What is needed:
Reproduce the line that contains "R203: 120 (+12V, SIG) -> 120 (+12V, LED)" and every line after it through the end of the records, exactly, with nothing added.

Data entries:
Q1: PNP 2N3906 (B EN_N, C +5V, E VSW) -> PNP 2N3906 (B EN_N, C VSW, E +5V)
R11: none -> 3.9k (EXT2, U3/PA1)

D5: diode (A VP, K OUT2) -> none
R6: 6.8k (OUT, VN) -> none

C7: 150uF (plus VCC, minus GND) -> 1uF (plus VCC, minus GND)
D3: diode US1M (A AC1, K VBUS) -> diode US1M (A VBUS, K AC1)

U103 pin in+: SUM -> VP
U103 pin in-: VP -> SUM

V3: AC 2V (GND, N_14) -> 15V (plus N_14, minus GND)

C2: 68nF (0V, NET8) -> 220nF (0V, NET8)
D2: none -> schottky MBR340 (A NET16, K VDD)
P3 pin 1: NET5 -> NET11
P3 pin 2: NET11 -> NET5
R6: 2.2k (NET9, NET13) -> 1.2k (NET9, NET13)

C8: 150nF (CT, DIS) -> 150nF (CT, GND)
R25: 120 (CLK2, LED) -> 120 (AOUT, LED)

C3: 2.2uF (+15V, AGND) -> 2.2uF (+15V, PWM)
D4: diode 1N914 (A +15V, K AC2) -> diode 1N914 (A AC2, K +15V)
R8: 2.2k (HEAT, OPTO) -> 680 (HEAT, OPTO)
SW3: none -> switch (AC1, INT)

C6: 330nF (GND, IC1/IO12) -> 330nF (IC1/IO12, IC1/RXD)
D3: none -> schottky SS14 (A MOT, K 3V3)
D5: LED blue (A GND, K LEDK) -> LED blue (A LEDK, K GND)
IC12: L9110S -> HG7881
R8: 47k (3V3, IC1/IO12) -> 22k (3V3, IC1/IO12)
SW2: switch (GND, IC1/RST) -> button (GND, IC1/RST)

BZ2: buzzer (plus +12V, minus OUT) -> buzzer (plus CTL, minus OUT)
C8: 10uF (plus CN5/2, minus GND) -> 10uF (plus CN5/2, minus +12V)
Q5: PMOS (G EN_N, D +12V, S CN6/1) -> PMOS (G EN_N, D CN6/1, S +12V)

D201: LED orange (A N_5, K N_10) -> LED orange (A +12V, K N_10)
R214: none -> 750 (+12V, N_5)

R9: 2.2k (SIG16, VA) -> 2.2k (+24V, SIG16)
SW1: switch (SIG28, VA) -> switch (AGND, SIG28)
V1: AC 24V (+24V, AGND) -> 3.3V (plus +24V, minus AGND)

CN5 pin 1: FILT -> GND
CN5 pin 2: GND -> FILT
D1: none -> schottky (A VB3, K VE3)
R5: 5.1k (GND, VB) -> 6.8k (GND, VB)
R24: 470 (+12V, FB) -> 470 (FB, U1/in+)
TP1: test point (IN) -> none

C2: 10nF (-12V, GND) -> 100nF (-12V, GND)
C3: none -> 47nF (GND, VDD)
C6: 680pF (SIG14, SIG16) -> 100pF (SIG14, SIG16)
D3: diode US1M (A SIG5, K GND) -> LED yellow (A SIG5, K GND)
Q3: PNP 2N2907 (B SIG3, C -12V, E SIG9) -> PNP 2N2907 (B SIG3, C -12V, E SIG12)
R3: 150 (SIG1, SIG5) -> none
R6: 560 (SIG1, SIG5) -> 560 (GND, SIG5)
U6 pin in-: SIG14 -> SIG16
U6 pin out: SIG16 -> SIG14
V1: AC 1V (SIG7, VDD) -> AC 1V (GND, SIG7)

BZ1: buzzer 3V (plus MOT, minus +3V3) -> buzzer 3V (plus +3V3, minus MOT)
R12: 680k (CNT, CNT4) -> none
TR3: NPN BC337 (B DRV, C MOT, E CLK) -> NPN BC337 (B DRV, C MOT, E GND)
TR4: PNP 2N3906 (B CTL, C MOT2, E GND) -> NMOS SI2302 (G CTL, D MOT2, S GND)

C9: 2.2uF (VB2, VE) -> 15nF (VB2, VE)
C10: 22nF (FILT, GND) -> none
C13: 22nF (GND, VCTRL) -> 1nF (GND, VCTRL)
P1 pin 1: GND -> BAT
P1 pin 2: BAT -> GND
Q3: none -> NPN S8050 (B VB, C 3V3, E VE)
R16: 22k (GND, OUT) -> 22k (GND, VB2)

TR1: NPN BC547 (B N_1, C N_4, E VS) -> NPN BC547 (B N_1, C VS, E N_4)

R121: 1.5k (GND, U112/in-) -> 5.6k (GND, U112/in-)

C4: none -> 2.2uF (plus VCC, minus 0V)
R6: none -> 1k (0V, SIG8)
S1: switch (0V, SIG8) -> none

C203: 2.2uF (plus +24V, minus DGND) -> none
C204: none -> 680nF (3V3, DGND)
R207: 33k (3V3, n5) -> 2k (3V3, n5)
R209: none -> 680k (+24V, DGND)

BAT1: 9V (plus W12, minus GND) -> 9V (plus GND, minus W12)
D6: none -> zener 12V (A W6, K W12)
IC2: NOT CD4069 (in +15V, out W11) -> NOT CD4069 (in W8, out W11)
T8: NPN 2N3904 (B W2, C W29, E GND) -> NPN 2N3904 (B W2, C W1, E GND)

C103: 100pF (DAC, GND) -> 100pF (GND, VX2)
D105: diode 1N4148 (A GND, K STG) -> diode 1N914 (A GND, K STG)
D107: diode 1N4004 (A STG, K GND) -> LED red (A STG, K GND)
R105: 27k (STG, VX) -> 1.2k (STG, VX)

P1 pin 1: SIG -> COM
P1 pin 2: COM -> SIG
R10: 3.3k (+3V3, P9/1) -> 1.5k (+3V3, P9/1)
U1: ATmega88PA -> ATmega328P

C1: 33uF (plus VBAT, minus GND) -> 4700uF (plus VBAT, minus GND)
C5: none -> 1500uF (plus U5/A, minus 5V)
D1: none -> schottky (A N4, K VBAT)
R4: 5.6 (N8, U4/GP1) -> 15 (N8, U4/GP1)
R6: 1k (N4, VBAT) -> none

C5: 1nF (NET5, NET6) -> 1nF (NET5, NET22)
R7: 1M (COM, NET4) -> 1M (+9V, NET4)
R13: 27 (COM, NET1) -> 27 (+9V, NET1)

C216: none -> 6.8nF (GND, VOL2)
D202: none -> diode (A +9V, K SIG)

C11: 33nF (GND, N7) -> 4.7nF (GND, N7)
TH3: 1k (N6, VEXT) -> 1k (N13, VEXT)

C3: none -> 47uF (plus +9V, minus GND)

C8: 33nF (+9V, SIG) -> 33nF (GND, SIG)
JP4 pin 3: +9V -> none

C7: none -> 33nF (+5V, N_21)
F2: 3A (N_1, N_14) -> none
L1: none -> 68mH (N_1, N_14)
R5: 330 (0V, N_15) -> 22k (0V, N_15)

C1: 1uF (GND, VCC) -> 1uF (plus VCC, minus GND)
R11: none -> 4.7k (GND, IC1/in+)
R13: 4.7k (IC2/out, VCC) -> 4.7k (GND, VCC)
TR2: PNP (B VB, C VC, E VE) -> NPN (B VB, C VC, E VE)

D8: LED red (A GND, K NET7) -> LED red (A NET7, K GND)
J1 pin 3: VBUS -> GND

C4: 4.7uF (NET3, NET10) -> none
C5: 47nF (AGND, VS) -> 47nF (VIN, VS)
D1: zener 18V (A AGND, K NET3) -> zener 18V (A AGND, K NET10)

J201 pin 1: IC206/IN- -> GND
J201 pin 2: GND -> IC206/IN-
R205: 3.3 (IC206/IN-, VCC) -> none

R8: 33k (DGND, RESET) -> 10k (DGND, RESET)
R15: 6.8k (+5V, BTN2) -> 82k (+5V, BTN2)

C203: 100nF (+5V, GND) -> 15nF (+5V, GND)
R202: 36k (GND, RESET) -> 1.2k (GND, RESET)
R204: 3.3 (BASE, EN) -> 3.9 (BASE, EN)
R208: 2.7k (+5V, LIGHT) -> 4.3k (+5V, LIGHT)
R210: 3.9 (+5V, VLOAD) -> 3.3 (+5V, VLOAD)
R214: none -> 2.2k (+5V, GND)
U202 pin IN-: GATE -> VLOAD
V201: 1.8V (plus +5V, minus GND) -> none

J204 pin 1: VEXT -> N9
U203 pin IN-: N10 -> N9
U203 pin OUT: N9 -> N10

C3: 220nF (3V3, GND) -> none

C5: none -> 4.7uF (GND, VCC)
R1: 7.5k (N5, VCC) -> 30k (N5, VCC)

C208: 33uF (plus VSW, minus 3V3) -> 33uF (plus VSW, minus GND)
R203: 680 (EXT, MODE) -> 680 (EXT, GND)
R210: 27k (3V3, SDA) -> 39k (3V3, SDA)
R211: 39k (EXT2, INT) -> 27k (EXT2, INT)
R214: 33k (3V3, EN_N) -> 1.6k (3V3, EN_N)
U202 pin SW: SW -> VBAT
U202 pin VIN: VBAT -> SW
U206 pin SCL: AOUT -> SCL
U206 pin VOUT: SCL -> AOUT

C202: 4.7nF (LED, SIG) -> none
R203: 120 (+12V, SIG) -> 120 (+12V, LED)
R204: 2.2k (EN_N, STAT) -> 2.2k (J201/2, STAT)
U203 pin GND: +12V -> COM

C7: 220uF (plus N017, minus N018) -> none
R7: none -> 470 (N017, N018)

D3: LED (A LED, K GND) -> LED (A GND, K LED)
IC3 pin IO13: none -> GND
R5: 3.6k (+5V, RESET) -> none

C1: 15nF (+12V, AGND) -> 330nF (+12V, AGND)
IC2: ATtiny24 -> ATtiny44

Response to this task:
R203: 120 (+12V, SIG) -> 120 (+12V, LED)
R204: 2.2k (EN_N, STAT) -> 2.2k (J201/2, STAT)
U203 pin GND: +12V -> COM

C7: 220uF (plus N017, minus N018) -> none
R7: none -> 470 (N017, N018)

D3: LED (A LED, K GND) -> LED (A GND, K LED)
IC3 pin IO13: none -> GND
R5: 3.6k (+5V, RESET) -> none

C1: 15nF (+12V, AGND) -> 330nF (+12V, AGND)
IC2: ATtiny24 -> ATtiny44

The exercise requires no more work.